What you have to do – Below are the entries; return every line among them that holds the word "tile".

Top of Excerpted data

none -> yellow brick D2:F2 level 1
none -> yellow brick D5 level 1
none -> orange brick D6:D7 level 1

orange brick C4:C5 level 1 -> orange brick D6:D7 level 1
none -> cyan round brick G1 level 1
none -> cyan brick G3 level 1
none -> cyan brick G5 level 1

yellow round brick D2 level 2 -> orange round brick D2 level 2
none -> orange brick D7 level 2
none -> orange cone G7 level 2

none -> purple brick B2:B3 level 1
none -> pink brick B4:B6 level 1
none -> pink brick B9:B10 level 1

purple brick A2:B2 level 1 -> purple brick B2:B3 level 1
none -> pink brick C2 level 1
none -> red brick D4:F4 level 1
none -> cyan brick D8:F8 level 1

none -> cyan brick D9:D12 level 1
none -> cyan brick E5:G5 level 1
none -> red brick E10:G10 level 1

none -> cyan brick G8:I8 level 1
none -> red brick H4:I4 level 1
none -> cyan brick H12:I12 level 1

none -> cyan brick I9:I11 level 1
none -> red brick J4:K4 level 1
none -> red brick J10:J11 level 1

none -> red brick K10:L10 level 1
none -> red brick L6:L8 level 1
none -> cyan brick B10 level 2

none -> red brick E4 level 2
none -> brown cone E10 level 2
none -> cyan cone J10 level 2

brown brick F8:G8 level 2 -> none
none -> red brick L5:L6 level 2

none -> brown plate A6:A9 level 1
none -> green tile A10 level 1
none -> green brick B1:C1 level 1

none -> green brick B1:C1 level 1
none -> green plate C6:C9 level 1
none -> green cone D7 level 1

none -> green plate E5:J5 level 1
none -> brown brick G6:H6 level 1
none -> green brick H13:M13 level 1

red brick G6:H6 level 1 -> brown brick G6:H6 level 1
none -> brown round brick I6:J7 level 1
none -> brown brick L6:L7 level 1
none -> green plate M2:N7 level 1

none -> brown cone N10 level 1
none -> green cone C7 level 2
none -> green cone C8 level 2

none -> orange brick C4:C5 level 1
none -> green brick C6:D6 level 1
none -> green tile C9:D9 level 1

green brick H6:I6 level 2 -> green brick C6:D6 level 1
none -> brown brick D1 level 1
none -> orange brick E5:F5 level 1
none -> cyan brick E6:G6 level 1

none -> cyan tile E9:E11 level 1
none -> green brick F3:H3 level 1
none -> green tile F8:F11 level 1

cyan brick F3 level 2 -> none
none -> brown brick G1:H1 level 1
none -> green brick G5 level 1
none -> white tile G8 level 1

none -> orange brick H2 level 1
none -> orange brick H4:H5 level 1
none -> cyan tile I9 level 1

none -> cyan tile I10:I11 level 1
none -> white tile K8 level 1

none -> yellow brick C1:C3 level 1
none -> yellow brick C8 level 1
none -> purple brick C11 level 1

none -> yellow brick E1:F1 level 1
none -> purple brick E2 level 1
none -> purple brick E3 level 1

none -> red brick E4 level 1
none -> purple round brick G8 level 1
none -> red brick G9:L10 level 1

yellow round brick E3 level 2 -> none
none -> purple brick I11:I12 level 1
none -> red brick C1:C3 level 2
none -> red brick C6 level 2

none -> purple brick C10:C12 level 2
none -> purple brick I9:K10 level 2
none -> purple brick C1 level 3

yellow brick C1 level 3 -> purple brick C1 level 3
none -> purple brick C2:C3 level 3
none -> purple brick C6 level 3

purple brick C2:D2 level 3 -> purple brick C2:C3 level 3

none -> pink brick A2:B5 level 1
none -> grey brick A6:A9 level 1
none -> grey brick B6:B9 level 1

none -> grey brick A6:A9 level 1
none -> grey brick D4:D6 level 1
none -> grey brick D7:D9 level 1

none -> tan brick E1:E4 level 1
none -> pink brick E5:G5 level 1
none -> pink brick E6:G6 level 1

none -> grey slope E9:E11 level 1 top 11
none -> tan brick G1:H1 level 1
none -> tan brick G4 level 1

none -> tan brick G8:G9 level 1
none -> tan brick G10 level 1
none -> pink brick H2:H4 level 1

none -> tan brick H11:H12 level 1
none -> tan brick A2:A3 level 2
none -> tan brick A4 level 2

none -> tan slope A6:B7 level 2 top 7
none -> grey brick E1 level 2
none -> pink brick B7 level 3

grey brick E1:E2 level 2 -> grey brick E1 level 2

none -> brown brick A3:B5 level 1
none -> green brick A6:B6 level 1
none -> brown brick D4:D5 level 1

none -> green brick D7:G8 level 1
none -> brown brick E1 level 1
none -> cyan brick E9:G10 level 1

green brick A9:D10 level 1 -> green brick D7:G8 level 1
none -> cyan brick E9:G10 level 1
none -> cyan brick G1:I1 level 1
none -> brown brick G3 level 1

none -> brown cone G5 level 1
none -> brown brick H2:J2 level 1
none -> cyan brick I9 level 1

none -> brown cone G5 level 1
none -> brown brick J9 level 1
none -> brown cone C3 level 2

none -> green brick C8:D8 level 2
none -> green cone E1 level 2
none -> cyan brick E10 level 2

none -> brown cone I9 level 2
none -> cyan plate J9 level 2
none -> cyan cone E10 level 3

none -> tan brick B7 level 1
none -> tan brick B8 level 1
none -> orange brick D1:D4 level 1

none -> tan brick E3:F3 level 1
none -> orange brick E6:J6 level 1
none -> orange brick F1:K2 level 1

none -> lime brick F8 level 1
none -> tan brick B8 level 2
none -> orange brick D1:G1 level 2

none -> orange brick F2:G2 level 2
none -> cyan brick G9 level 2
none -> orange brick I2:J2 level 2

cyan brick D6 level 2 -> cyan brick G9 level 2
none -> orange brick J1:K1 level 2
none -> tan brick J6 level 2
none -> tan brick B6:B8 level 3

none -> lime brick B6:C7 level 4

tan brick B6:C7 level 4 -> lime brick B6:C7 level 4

Bottom of Excerpted data

Task solution –
none -> green tile A10 level 1
none -> green tile C9:D9 level 1
none -> cyan tile E9:E11 level 1
none -> green tile F8:F11 level 1
none -> white tile G8 level 1
none -> cyan tile I9 level 1
none -> cyan tile I10:I11 level 1
none -> white tile K8 level 1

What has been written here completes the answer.